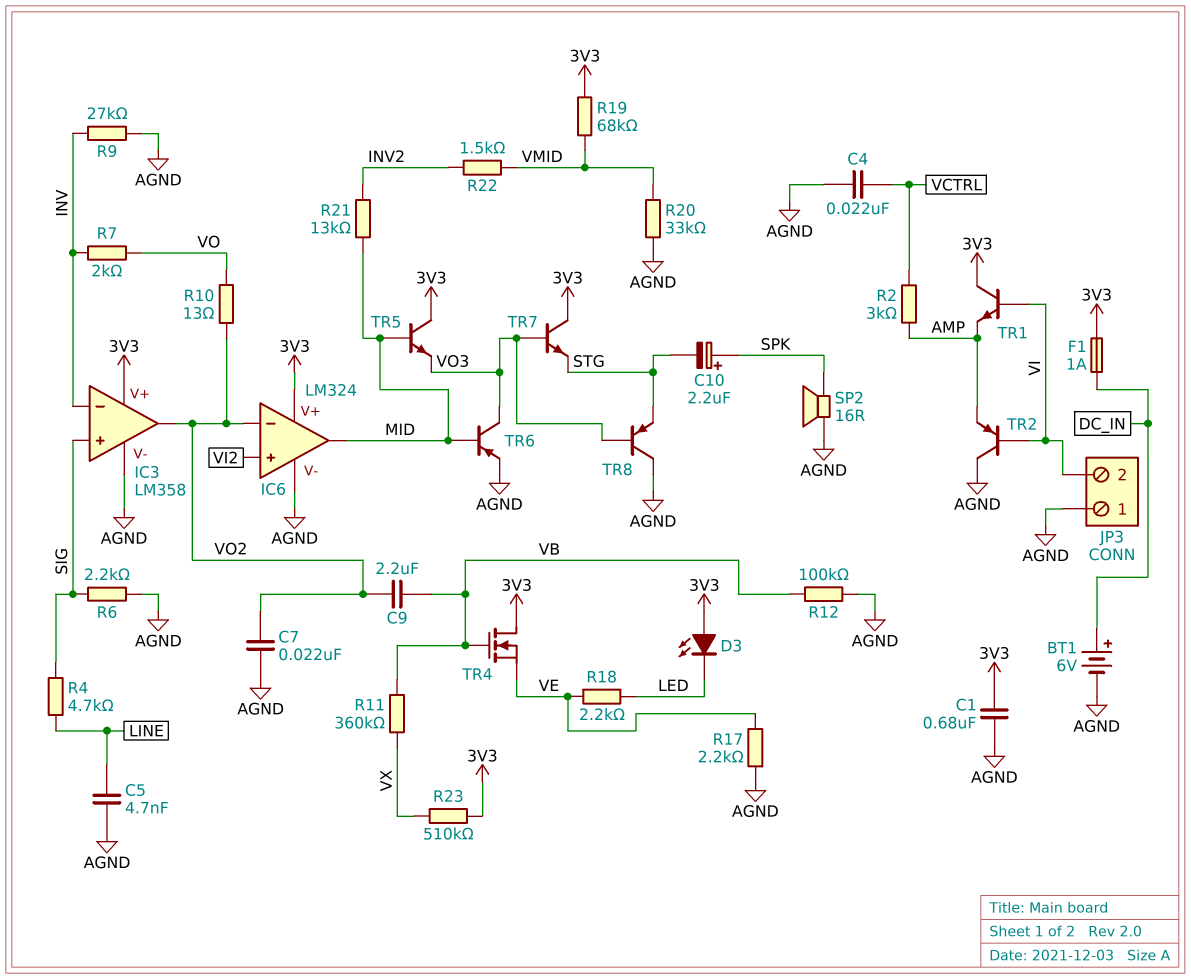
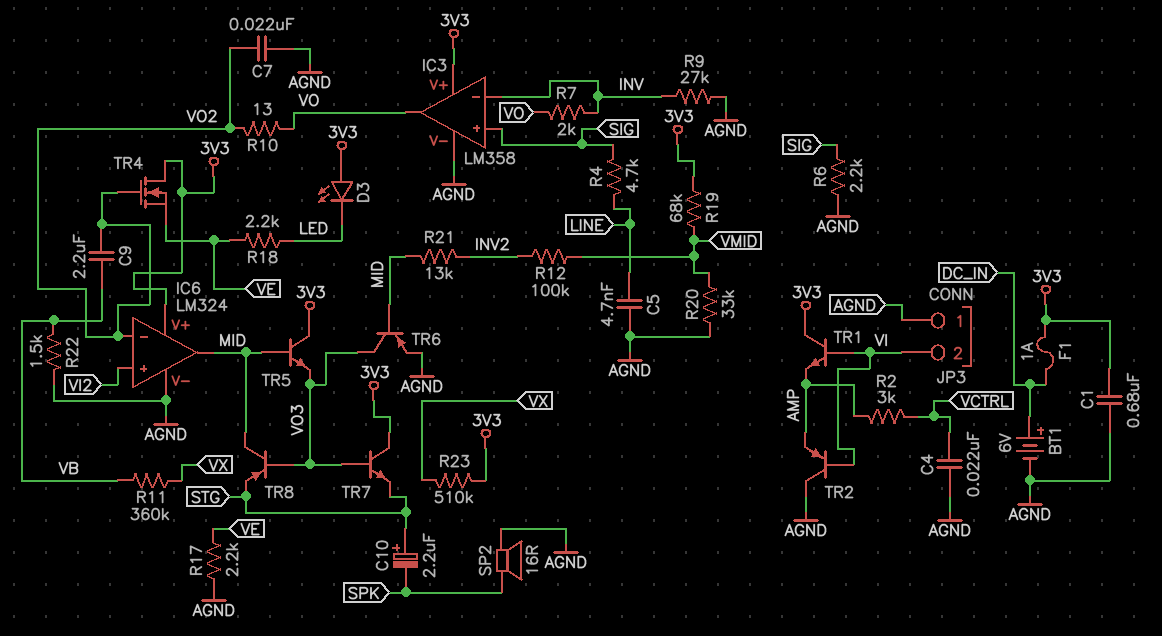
C10: 2.2uF (plus SPK, minus STG) -> 2.2uF (plus STG, minus SPK)
IC3 pin out: VO2 -> VO
R12: 100k (AGND, VB) -> 100k (INV2, VMID)
R22: 1.5k (INV2, VMID) -> 1.5k (AGND, VB)
TR4: NMOS (G VB, D 3V3, S VE) -> NMOS (G VO2, D 3V3, S VE)
TR8: PNP (B VO3, C AGND, E STG) -> PNP (B VO3, C MID, E STG)

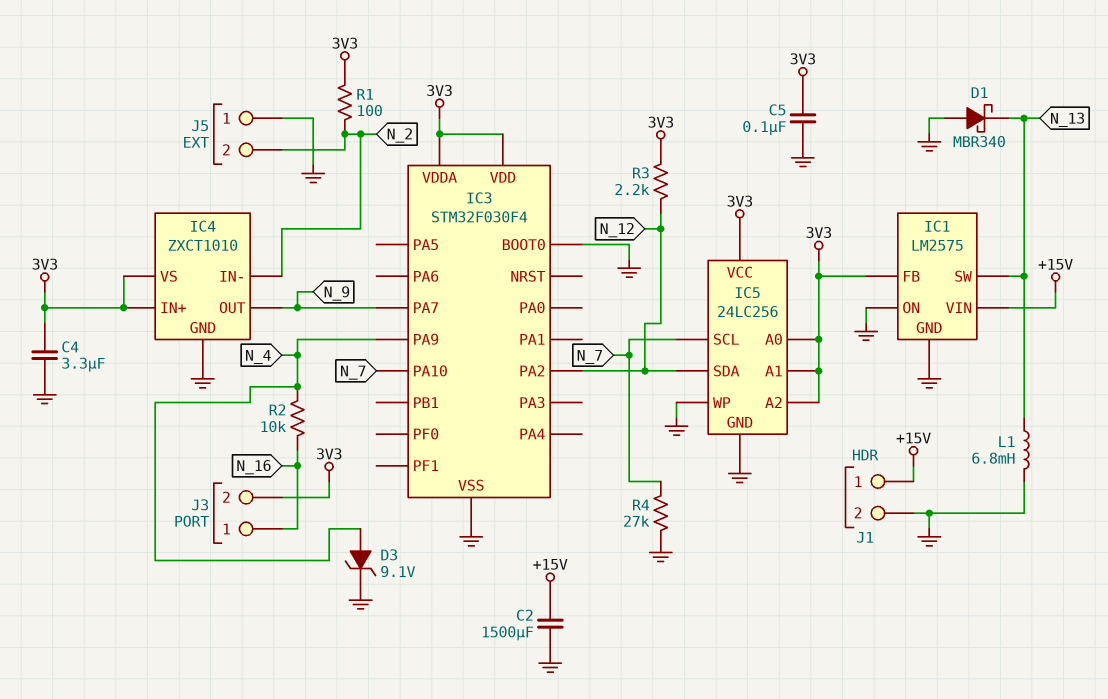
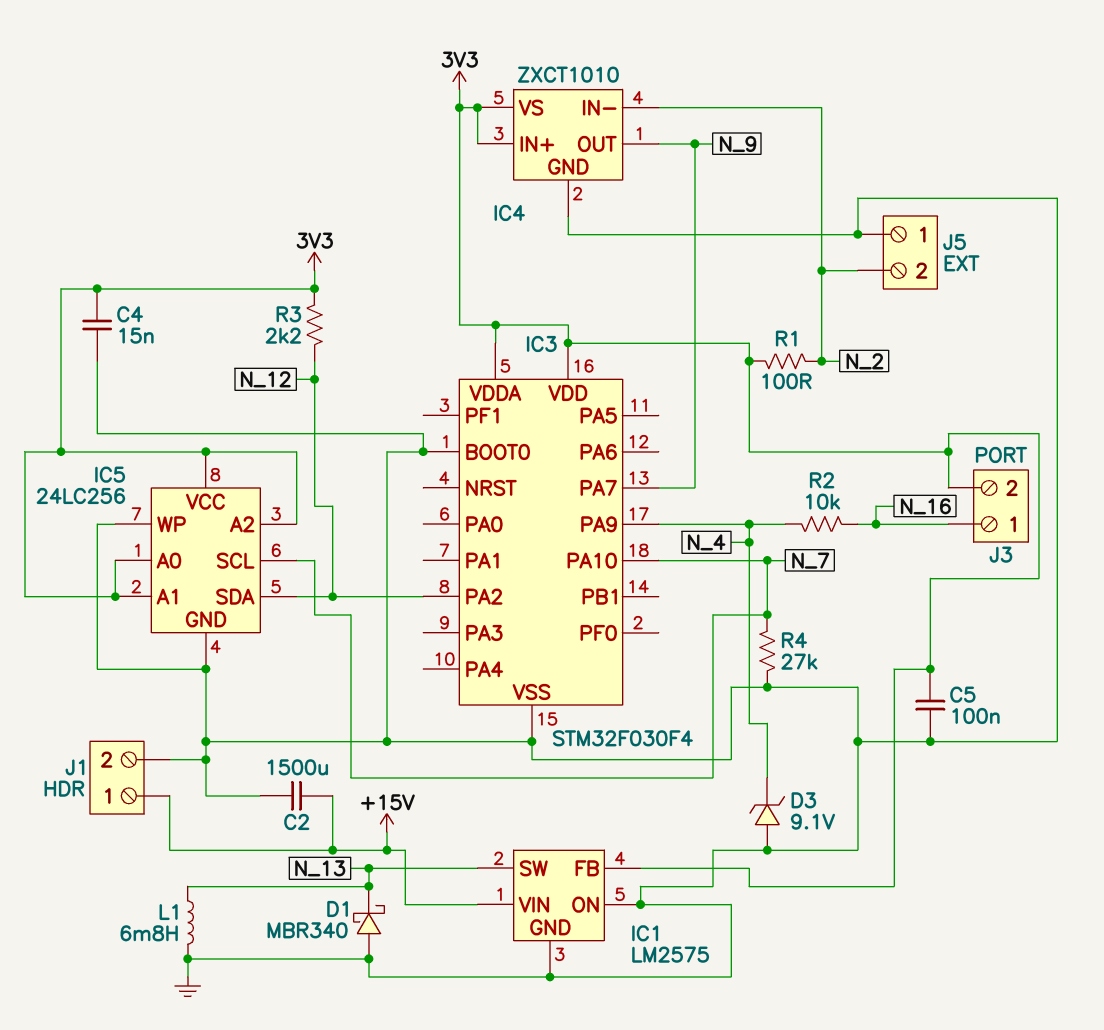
C4: 3.3uF (3V3, GND) -> 15nF (3V3, GND)
D3: zener 9.1V (A N_4, K GND) -> zener 9.1V (A GND, K N_4)

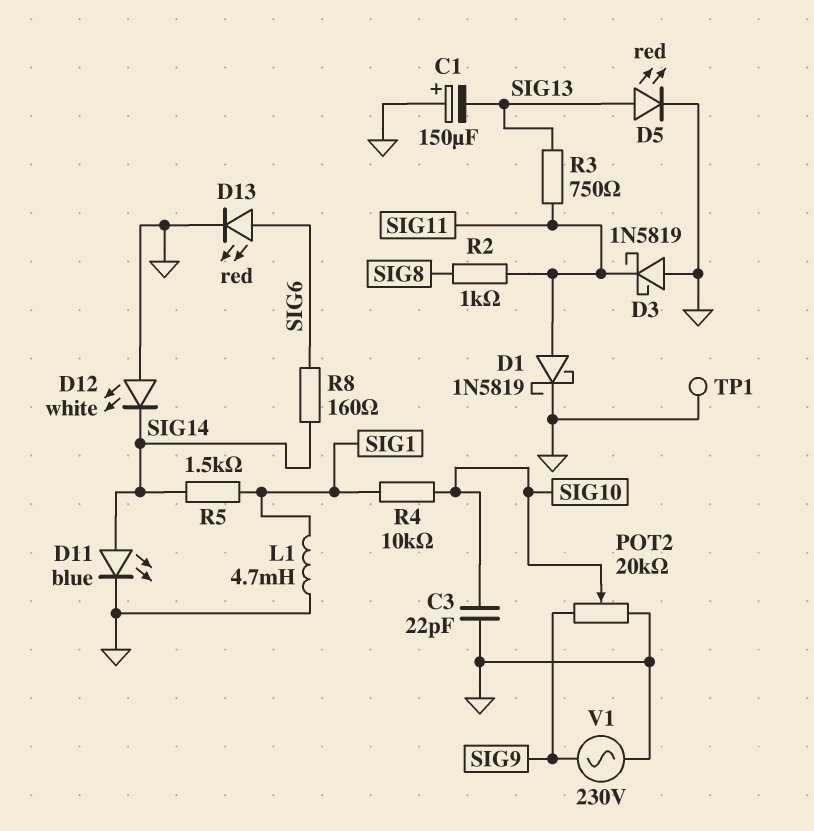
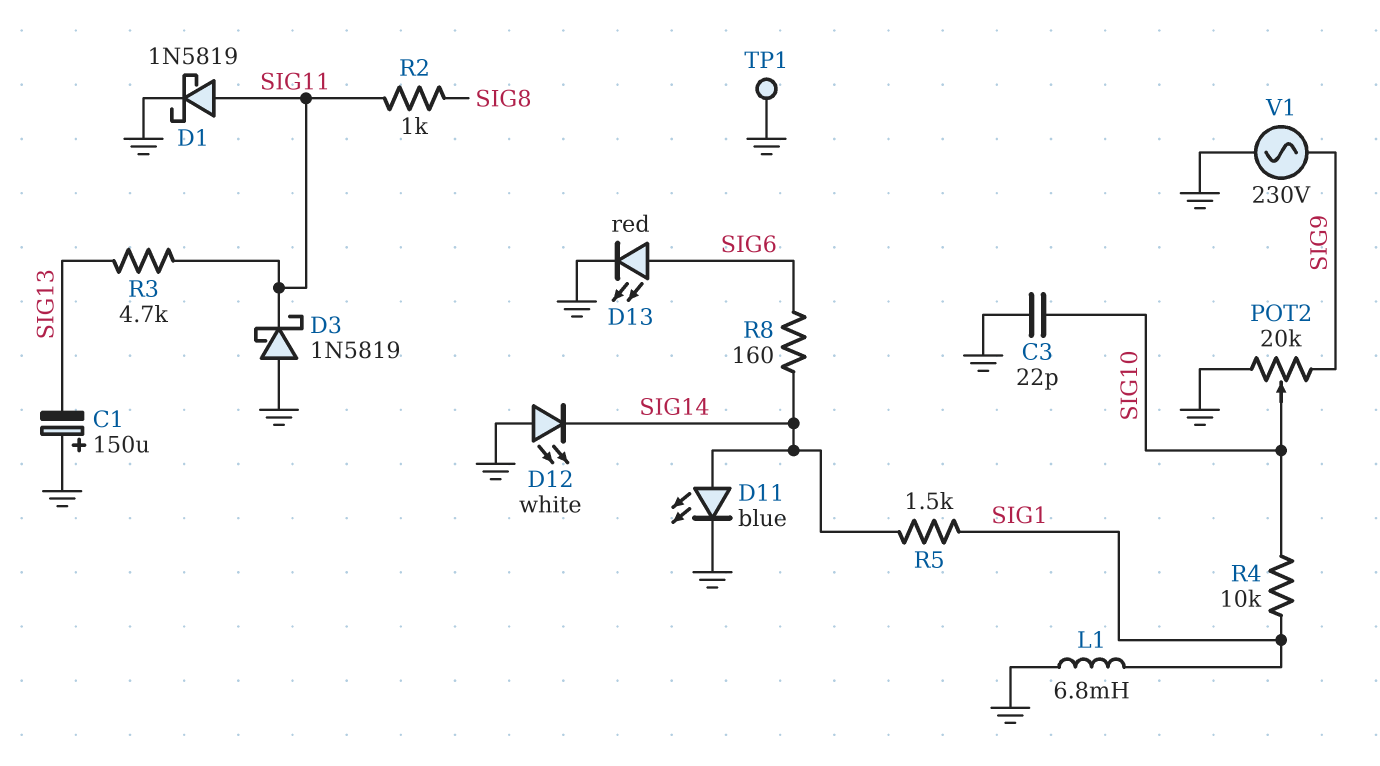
D5: LED red (A SIG13, K GND) -> none
L1: 4.7mH (GND, SIG1) -> 6.8mH (GND, SIG1)
R3: 750 (SIG11, SIG13) -> 4.7k (SIG11, SIG13)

What you are asked to do >>
Write out the records above in full and exactly, with no pictures.

Task answer >>
C10: 2.2uF (plus SPK, minus STG) -> 2.2uF (plus STG, minus SPK)
IC3 pin out: VO2 -> VO
R12: 100k (AGND, VB) -> 100k (INV2, VMID)
R22: 1.5k (INV2, VMID) -> 1.5k (AGND, VB)
TR4: NMOS (G VB, D 3V3, S VE) -> NMOS (G VO2, D 3V3, S VE)
TR8: PNP (B VO3, C AGND, E STG) -> PNP (B VO3, C MID, E STG)

C4: 3.3uF (3V3, GND) -> 15nF (3V3, GND)
D3: zener 9.1V (A N_4, K GND) -> zener 9.1V (A GND, K N_4)

D5: LED red (A SIG13, K GND) -> none
L1: 4.7mH (GND, SIG1) -> 6.8mH (GND, SIG1)
R3: 750 (SIG11, SIG13) -> 4.7k (SIG11, SIG13)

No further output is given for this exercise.